===== LISTED ENTRIES =====
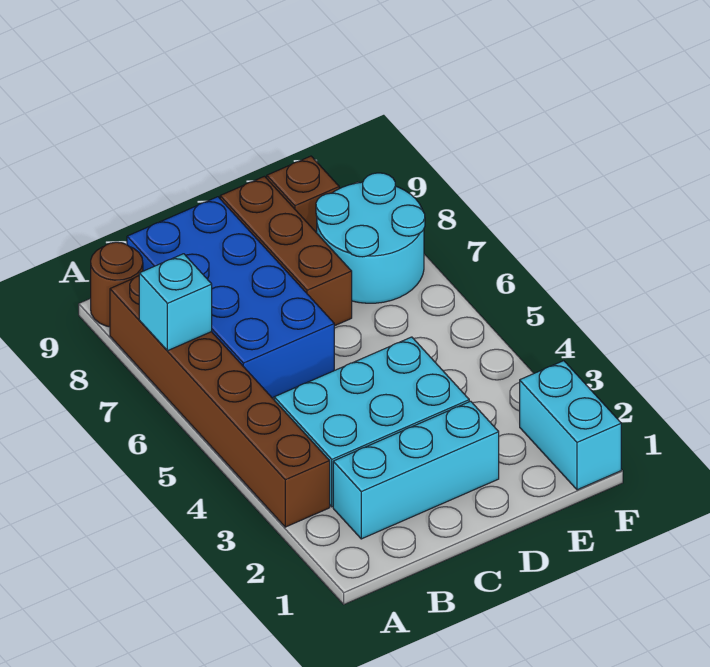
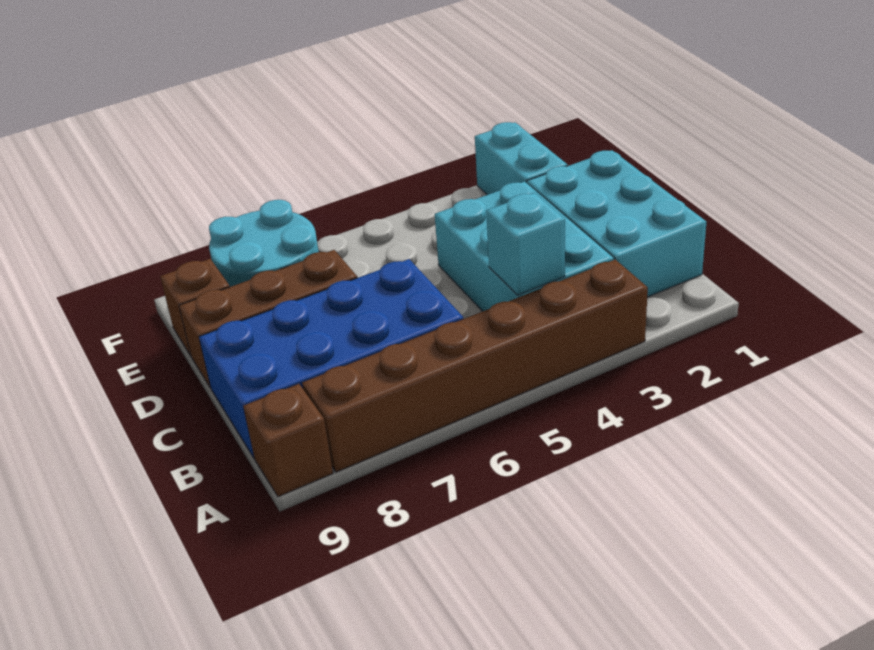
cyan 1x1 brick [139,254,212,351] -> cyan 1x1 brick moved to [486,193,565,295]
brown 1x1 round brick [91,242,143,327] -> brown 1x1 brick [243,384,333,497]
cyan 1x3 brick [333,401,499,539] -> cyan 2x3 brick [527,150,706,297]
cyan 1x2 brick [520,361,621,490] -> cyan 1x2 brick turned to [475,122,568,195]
=====
===== LISTED ENTRIES =====
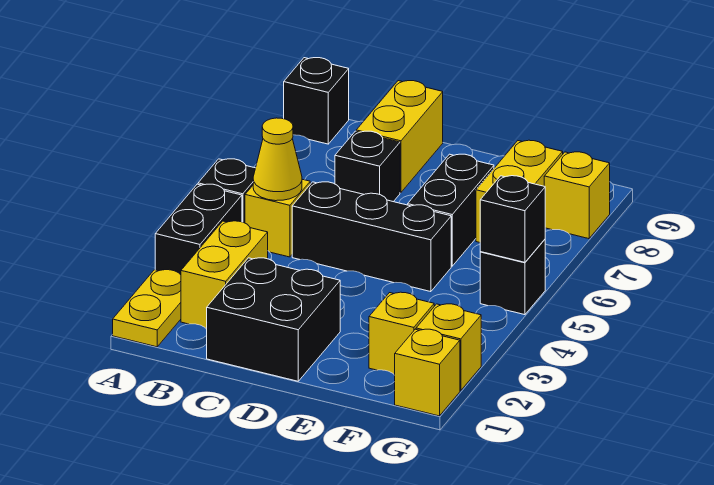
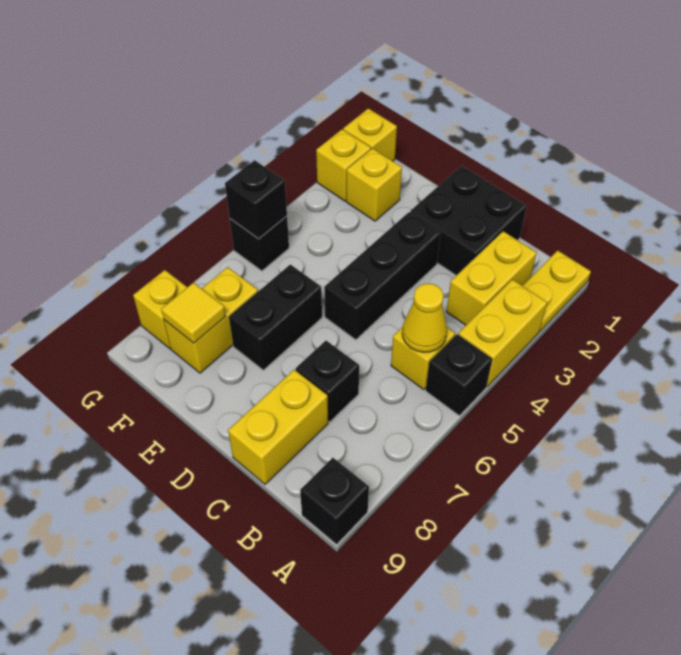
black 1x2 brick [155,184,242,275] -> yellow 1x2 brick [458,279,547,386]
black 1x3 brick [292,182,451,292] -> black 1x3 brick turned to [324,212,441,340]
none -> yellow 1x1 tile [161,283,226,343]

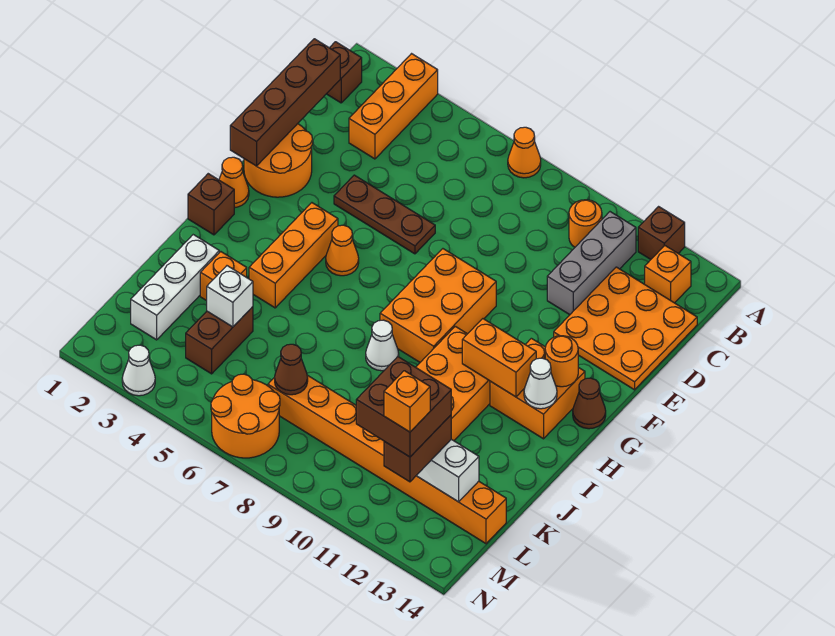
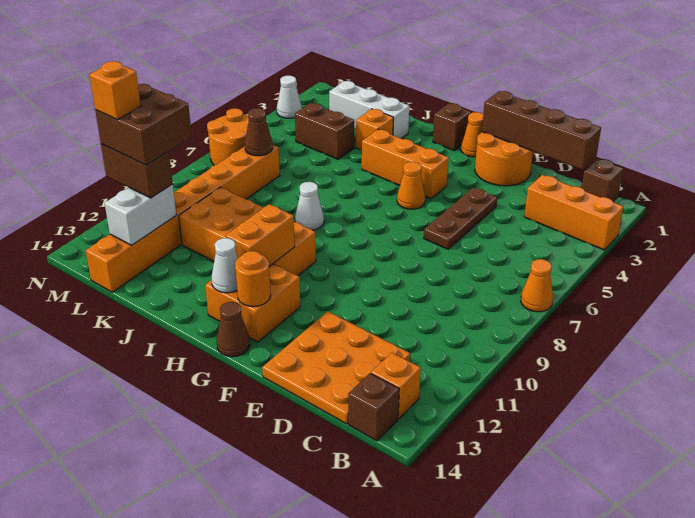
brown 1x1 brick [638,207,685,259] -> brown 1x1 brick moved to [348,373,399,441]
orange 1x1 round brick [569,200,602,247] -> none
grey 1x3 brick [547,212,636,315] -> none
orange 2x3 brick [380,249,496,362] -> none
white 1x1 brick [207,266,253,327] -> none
=====
Everything in the material above from the line that has "grey 1x3 brick [547,212,636,315] -> none" through the line that has "white 1x1 brick [207,266,253,327] -> none" must be duplicated exactly, with no other lines given.

grey 1x3 brick [547,212,636,315] -> none
orange 2x3 brick [380,249,496,362] -> none
white 1x1 brick [207,266,253,327] -> none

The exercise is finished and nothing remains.